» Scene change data
■ ■ ■ ■
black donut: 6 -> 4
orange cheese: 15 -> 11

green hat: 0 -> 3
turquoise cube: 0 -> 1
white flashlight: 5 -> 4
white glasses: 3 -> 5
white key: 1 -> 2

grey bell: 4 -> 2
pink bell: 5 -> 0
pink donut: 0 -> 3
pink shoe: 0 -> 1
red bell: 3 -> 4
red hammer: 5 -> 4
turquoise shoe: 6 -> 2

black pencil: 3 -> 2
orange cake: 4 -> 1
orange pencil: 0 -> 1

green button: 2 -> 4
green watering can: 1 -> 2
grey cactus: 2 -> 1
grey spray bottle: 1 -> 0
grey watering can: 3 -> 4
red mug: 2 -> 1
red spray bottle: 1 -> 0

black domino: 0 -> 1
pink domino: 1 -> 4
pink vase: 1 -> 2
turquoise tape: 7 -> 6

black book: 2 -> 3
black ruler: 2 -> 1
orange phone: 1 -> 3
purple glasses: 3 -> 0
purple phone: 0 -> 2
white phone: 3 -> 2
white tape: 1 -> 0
■ ■ ■ ■
Each record must appear again, word for word.

black donut: 6 -> 4
orange cheese: 15 -> 11

green hat: 0 -> 3
turquoise cube: 0 -> 1
white flashlight: 5 -> 4
white glasses: 3 -> 5
white key: 1 -> 2

grey bell: 4 -> 2
pink bell: 5 -> 0
pink donut: 0 -> 3
pink shoe: 0 -> 1
red bell: 3 -> 4
red hammer: 5 -> 4
turquoise shoe: 6 -> 2

black pencil: 3 -> 2
orange cake: 4 -> 1
orange pencil: 0 -> 1

green button: 2 -> 4
green watering can: 1 -> 2
grey cactus: 2 -> 1
grey spray bottle: 1 -> 0
grey watering can: 3 -> 4
red mug: 2 -> 1
red spray bottle: 1 -> 0

black domino: 0 -> 1
pink domino: 1 -> 4
pink vase: 1 -> 2
turquoise tape: 7 -> 6

black book: 2 -> 3
black ruler: 2 -> 1
orange phone: 1 -> 3
purple glasses: 3 -> 0
purple phone: 0 -> 2
white phone: 3 -> 2
white tape: 1 -> 0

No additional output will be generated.